• _ACTIVITY_
Working from the records below, repeat exactly the lines starting at the line that contains "to top centre" and ending at the line that contains "3 from left) middle right", inclusive.

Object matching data
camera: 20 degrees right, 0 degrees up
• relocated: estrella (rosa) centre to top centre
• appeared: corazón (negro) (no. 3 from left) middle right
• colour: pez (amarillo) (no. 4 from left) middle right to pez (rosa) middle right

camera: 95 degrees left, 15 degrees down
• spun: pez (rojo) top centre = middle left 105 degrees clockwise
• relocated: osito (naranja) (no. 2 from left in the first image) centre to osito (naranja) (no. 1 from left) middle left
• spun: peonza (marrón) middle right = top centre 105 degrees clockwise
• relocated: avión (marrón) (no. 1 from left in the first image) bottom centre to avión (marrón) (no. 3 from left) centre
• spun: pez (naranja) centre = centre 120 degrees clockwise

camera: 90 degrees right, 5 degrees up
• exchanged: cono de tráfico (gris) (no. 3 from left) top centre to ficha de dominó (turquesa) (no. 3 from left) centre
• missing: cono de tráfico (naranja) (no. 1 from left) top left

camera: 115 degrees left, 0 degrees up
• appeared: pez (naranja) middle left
...
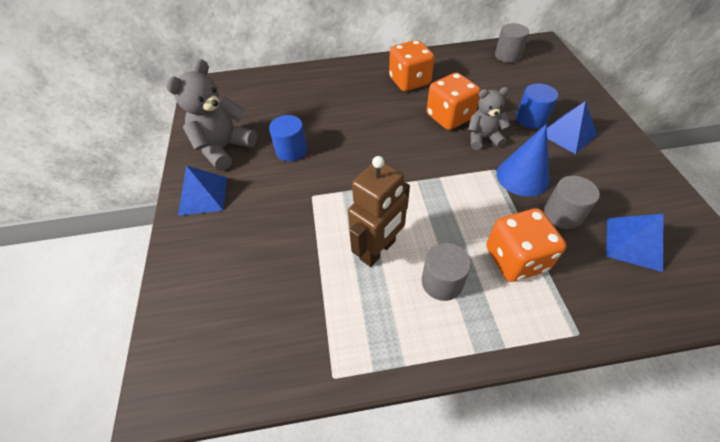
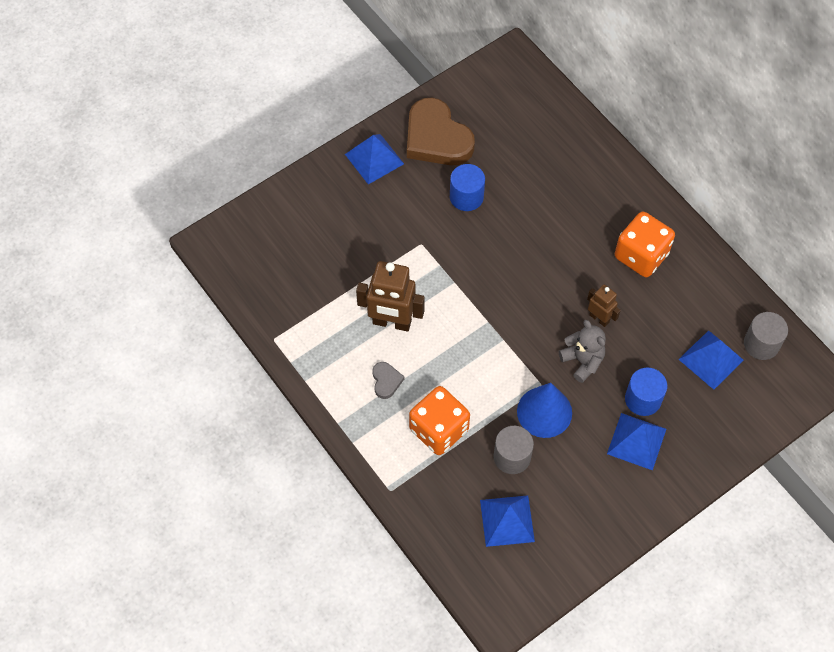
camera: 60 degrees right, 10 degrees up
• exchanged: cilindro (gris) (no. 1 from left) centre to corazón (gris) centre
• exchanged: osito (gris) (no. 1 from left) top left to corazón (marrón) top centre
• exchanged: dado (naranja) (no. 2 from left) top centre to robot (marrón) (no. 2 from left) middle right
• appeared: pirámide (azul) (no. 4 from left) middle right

• _EXPECTED ANSWER_
• relocated: estrella (rosa) centre to top centre
• appeared: corazón (negro) (no. 3 from left) middle right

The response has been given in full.